▸ **PROBLEM TO SOLVE**: Your answer should be every line of the records that contains the word "green".

Collected data:
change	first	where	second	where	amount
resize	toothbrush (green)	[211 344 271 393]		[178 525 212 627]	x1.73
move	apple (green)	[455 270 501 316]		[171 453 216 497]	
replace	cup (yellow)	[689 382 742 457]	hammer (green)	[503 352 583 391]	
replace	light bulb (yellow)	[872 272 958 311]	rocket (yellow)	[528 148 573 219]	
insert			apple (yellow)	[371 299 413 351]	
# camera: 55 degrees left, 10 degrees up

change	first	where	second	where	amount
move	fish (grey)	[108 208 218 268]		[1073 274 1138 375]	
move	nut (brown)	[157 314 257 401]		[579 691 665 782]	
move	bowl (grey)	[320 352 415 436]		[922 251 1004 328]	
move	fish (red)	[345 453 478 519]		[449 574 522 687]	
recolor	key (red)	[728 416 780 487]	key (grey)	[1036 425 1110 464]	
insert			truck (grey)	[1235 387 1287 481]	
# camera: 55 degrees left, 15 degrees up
...
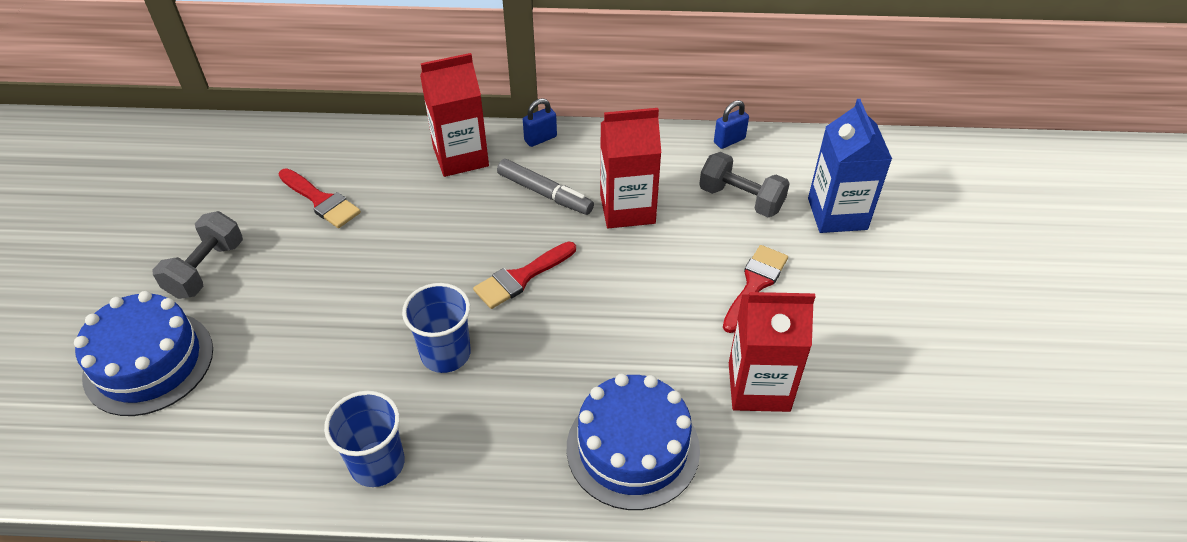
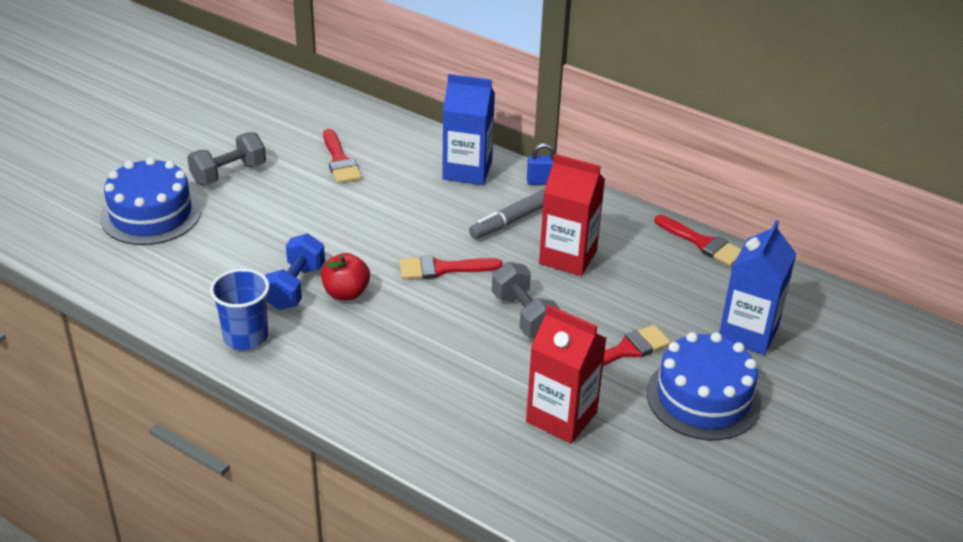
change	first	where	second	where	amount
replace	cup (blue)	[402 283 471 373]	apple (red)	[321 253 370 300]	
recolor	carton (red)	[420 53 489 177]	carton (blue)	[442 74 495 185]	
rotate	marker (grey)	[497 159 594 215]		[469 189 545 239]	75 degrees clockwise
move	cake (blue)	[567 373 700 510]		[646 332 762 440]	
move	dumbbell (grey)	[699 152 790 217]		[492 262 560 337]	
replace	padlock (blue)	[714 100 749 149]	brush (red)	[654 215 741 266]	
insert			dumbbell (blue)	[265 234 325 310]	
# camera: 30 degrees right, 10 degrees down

▸ **EXPECTED OUTPUT**:
resize	toothbrush (green)	[211 344 271 393]		[178 525 212 627]	x1.73
move	apple (green)	[455 270 501 316]		[171 453 216 497]	
replace	cup (yellow)	[689 382 742 457]	hammer (green)	[503 352 583 391]	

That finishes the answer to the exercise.